(Records from a data collection)

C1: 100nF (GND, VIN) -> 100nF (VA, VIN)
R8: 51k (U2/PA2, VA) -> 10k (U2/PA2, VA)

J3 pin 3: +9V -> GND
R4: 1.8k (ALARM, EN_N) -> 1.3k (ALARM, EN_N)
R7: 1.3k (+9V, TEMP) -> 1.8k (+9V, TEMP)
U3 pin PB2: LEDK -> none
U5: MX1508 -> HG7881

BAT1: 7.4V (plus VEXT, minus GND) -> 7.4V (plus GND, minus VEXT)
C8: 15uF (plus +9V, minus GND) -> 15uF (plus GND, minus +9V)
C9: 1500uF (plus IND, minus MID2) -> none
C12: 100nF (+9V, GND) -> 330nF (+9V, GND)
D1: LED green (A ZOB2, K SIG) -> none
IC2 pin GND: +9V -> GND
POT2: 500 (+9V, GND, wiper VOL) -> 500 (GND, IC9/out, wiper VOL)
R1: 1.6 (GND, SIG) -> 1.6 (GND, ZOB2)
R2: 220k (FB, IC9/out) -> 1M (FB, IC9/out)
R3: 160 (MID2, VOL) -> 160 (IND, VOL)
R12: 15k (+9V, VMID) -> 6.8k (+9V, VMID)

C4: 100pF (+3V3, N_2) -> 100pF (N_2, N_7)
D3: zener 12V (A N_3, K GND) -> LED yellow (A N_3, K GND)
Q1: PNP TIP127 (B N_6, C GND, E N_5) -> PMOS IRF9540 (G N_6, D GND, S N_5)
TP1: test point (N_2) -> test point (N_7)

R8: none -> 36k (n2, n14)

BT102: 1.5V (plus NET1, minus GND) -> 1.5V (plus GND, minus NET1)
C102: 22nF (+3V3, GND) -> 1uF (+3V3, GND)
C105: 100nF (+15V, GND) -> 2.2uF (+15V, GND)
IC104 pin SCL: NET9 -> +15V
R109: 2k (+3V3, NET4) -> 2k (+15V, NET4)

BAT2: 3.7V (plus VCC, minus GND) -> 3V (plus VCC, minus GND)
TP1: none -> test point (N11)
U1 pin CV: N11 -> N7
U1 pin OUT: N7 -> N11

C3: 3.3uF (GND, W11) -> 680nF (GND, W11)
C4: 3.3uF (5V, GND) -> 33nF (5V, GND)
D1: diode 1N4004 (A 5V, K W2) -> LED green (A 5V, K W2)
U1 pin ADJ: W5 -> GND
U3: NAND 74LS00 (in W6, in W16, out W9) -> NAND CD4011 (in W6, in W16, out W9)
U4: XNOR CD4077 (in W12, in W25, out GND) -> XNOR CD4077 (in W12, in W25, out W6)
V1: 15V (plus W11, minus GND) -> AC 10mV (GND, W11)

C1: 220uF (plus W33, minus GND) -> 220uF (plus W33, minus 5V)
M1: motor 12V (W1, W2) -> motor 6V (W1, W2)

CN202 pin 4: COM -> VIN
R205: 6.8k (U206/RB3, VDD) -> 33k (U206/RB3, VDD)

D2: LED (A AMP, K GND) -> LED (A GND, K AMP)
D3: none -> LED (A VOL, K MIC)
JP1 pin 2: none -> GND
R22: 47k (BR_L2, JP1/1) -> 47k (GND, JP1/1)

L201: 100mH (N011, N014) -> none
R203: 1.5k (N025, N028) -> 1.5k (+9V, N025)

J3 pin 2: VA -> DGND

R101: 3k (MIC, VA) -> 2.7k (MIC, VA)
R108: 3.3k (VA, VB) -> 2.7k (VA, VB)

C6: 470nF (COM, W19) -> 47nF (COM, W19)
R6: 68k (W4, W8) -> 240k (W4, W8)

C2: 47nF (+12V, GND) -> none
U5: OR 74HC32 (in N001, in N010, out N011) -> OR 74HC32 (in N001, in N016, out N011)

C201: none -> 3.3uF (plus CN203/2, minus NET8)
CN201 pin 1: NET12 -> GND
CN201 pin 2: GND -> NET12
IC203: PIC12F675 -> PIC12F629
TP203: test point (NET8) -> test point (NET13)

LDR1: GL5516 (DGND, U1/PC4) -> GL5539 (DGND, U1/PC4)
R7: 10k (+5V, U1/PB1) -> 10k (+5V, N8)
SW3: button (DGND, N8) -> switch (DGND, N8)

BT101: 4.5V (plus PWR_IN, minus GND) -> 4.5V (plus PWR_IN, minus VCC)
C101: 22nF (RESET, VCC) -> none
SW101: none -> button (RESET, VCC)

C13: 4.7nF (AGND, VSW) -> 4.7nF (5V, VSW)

◆ WORK ITEM: Up to and including the last line of the data, copy each line exactly, starting with the line that contains "R7: 10k (+5V, U1/PB1) -> 10k (+5V, N8)".

◆ WRITTEN RESPONSE:
R7: 10k (+5V, U1/PB1) -> 10k (+5V, N8)
SW3: button (DGND, N8) -> switch (DGND, N8)

BT101: 4.5V (plus PWR_IN, minus GND) -> 4.5V (plus PWR_IN, minus VCC)
C101: 22nF (RESET, VCC) -> none
SW101: none -> button (RESET, VCC)

C13: 4.7nF (AGND, VSW) -> 4.7nF (5V, VSW)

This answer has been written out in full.